§ **TASK TO CARRY OUT**:
When the line containing "(234, 91) = (131, 222): orange" appears in the data below, begin copying there and stop only after the line containing "(494, 322) = (785, 361): none -> green apple".

§ **RAW DATA**:
= = = = = = =
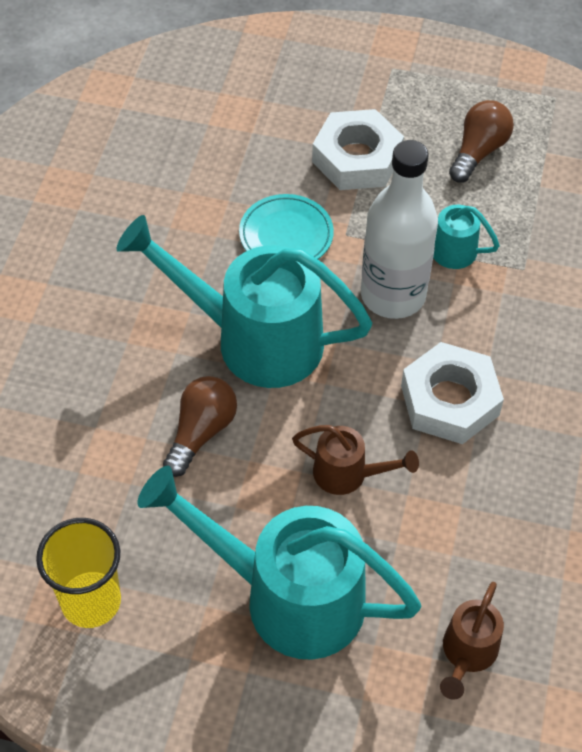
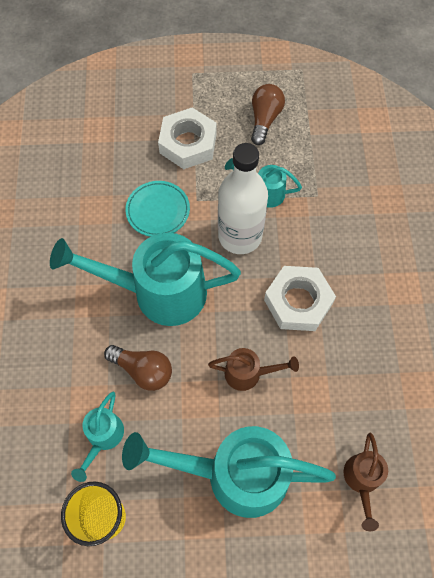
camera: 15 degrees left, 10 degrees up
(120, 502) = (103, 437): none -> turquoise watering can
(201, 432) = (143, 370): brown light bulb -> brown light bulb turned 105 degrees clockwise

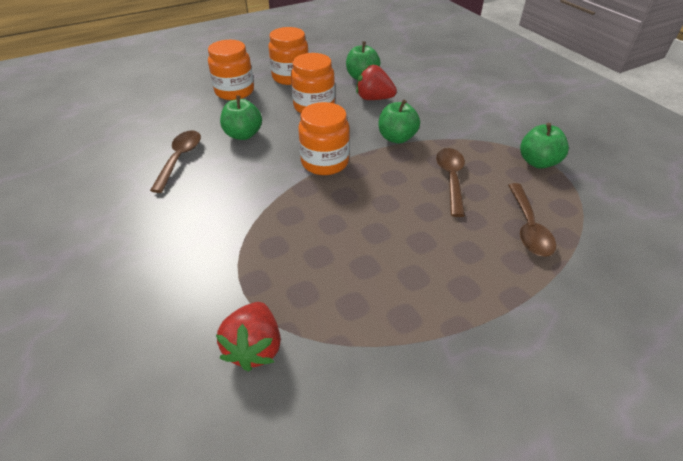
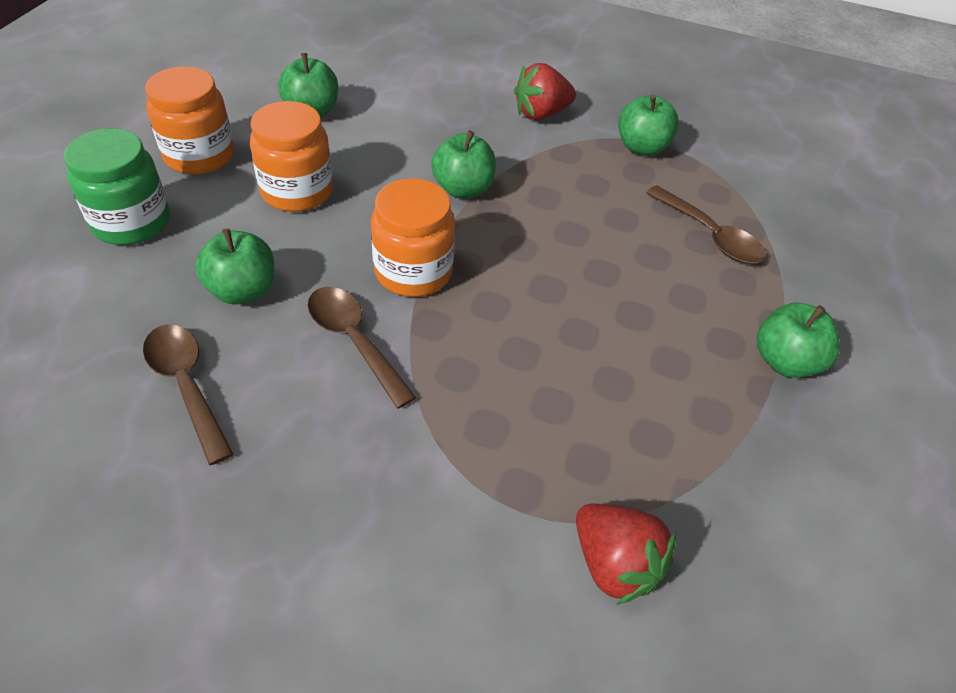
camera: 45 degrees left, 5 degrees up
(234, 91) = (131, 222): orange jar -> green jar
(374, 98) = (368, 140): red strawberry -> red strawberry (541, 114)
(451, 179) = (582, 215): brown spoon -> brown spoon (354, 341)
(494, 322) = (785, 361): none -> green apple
= = = = = = =
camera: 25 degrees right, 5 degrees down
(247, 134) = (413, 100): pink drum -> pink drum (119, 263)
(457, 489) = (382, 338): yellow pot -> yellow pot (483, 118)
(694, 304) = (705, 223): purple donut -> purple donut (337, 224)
= = = = = = =
§ **TASK SOLUTION**:
(234, 91) = (131, 222): orange jar -> green jar
(374, 98) = (368, 140): red strawberry -> red strawberry (541, 114)
(451, 179) = (582, 215): brown spoon -> brown spoon (354, 341)
(494, 322) = (785, 361): none -> green apple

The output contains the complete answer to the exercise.